__What you are asked to do__
Return only the lines of the listing below that run from the line with "cyan brick B5 level 2 -> none" through the line with "pink brick G6:J6", both ends included, exactly as written.

__Given information__

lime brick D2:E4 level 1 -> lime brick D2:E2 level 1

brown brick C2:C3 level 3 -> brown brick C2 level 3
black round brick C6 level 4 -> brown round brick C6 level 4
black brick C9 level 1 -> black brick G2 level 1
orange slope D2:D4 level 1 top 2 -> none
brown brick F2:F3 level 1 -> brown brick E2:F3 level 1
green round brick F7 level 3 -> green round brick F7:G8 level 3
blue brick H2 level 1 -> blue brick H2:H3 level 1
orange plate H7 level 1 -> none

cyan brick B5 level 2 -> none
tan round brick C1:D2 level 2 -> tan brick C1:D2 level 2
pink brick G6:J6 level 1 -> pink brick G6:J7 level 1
--
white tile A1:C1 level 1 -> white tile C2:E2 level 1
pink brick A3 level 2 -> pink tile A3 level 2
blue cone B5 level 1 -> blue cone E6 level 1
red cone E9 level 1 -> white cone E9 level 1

__Answer area__
cyan brick B5 level 2 -> none
tan round brick C1:D2 level 2 -> tan brick C1:D2 level 2
pink brick G6:J6 level 1 -> pink brick G6:J7 level 1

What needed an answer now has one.